All lines from the one containing "brown diamond: rotated 38 degrees clockwise" to the end of the entries below should be output exactly as they appear. No other lines should be output.

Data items
◇ ◇ ◇
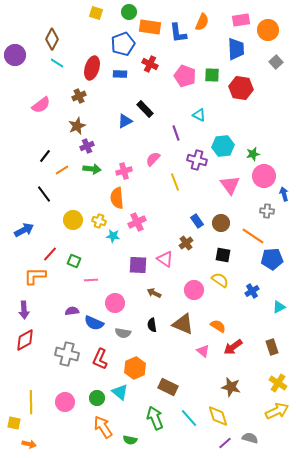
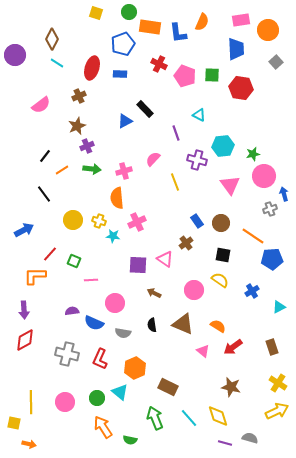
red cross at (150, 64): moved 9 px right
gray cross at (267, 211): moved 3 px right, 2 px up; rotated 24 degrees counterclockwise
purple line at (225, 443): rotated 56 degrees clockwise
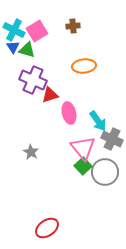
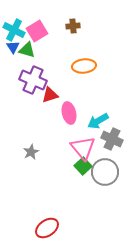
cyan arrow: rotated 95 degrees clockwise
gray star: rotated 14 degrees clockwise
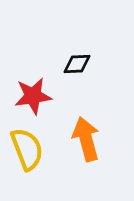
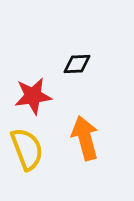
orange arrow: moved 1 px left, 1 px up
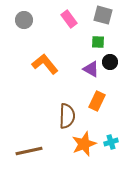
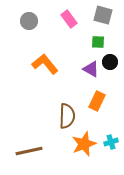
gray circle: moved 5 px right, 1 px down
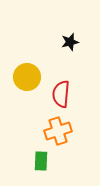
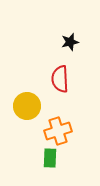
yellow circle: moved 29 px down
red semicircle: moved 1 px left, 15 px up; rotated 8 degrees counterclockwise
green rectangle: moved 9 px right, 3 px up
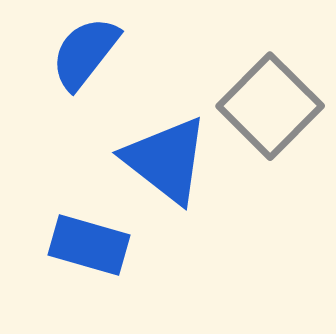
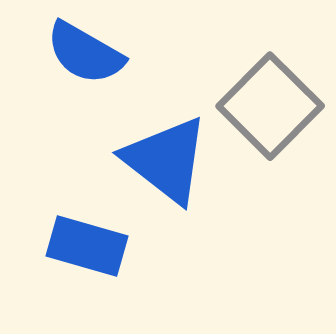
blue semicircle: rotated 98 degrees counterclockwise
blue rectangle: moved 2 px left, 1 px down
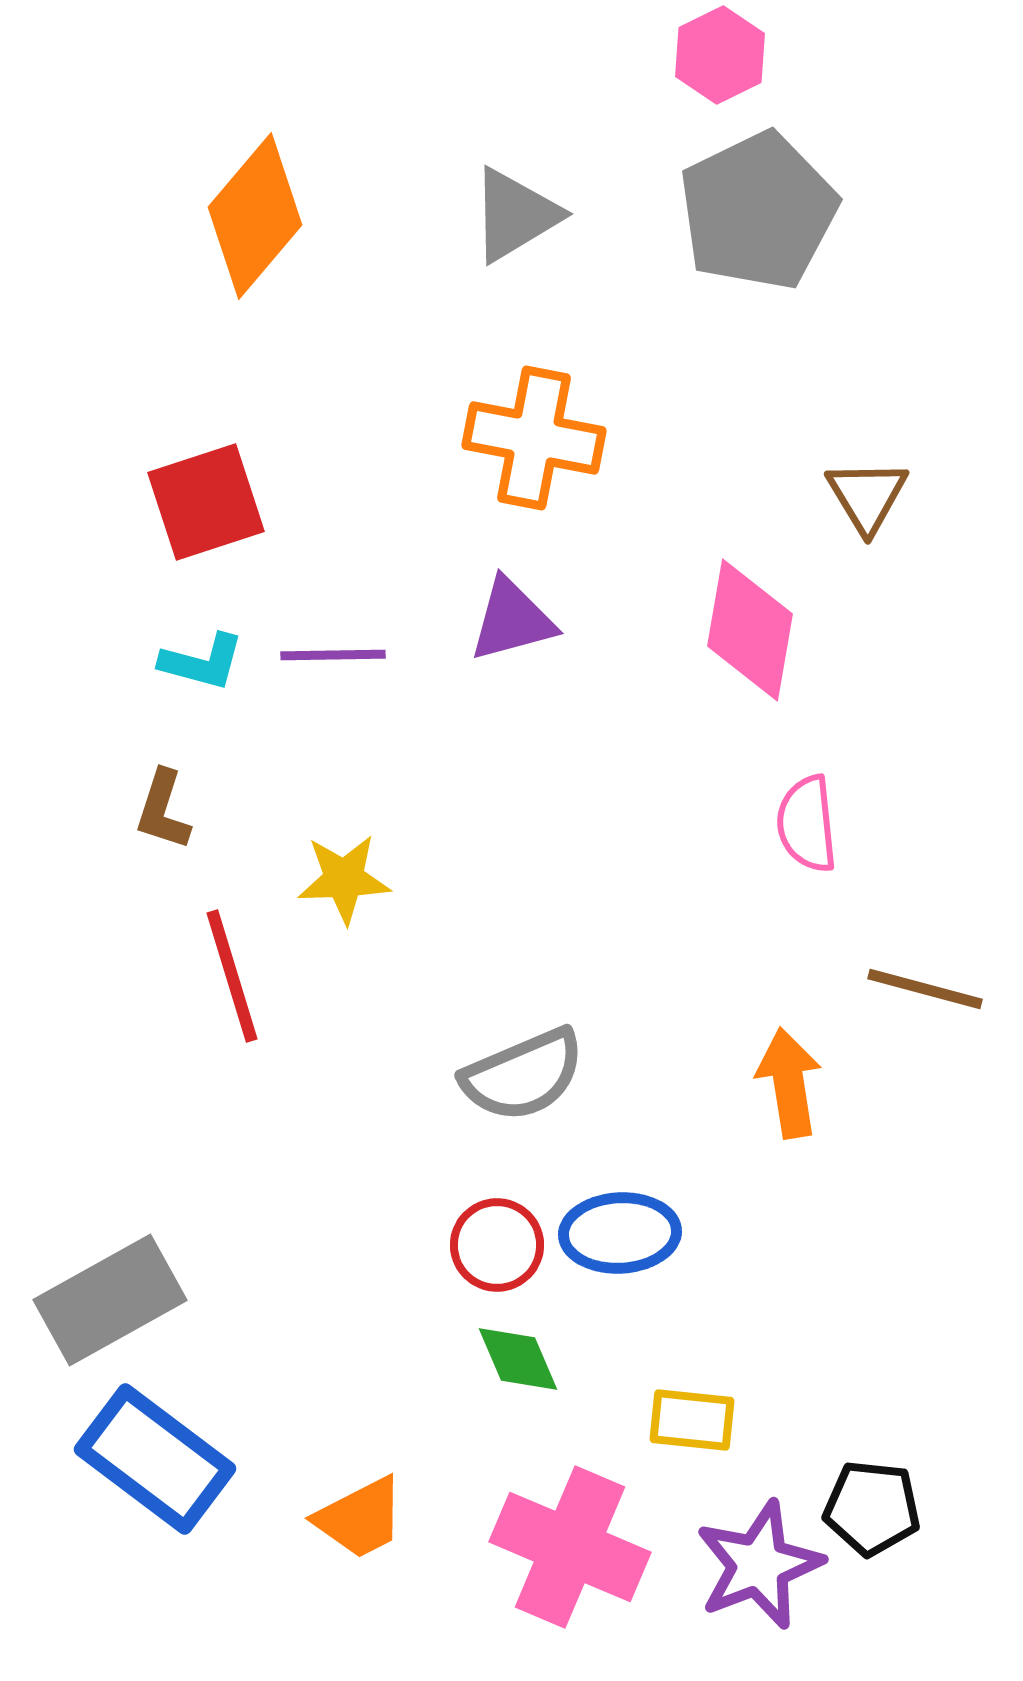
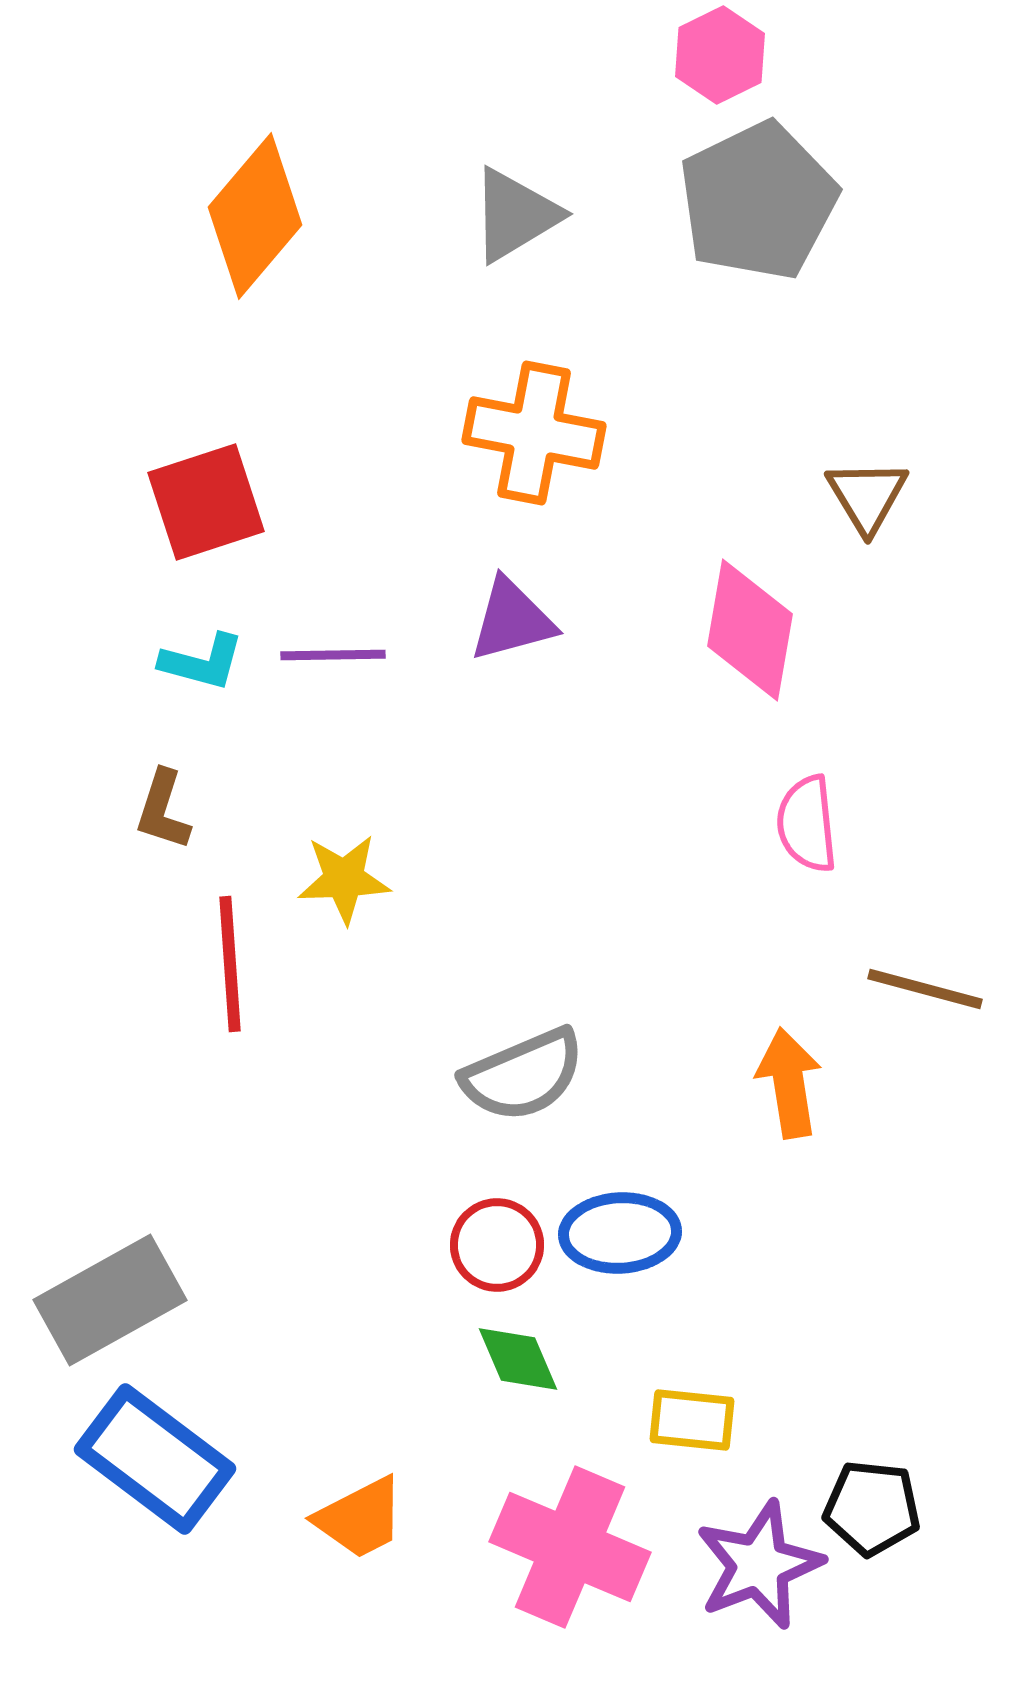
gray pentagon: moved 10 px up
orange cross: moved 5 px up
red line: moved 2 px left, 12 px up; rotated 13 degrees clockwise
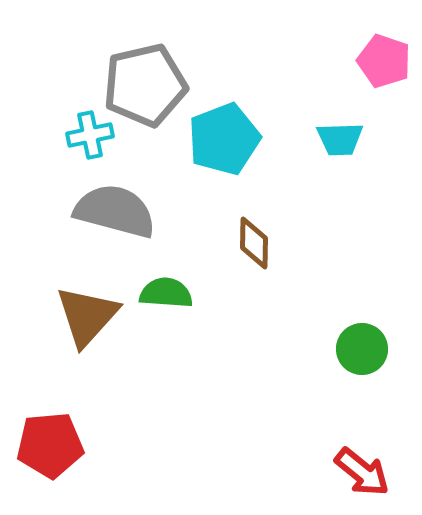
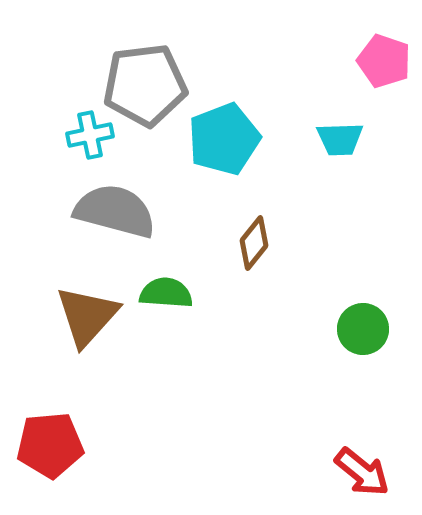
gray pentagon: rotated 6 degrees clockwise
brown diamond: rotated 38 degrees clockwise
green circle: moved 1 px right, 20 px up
◇ ◇ ◇
**Reply to the exercise:**
brown diamond: rotated 38 degrees clockwise
green circle: moved 1 px right, 20 px up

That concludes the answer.